**WORK INSTRUCTIONS:**
Please report how many lines in the records below contain the word "grey", and give nothing else.

Spatial object tracking data
--
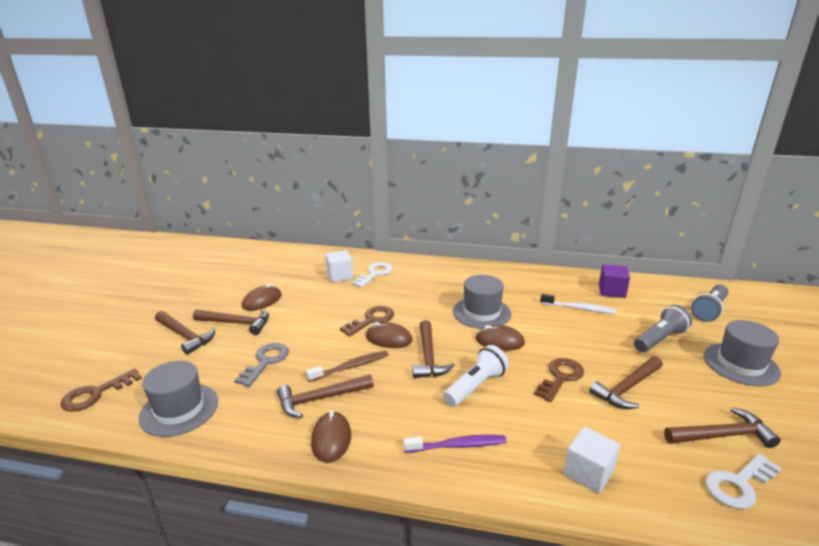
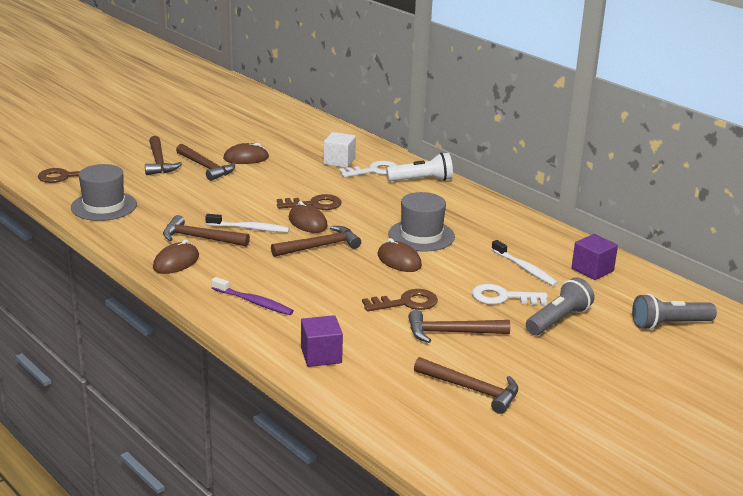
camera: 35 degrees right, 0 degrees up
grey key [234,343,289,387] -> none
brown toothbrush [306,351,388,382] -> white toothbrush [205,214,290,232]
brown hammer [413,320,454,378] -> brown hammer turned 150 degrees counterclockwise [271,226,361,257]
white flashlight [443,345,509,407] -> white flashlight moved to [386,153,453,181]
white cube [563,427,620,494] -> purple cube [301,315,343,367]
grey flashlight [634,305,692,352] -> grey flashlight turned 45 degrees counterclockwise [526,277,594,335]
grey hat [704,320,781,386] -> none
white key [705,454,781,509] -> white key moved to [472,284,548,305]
--
**WRITTEN ANSWER:**
3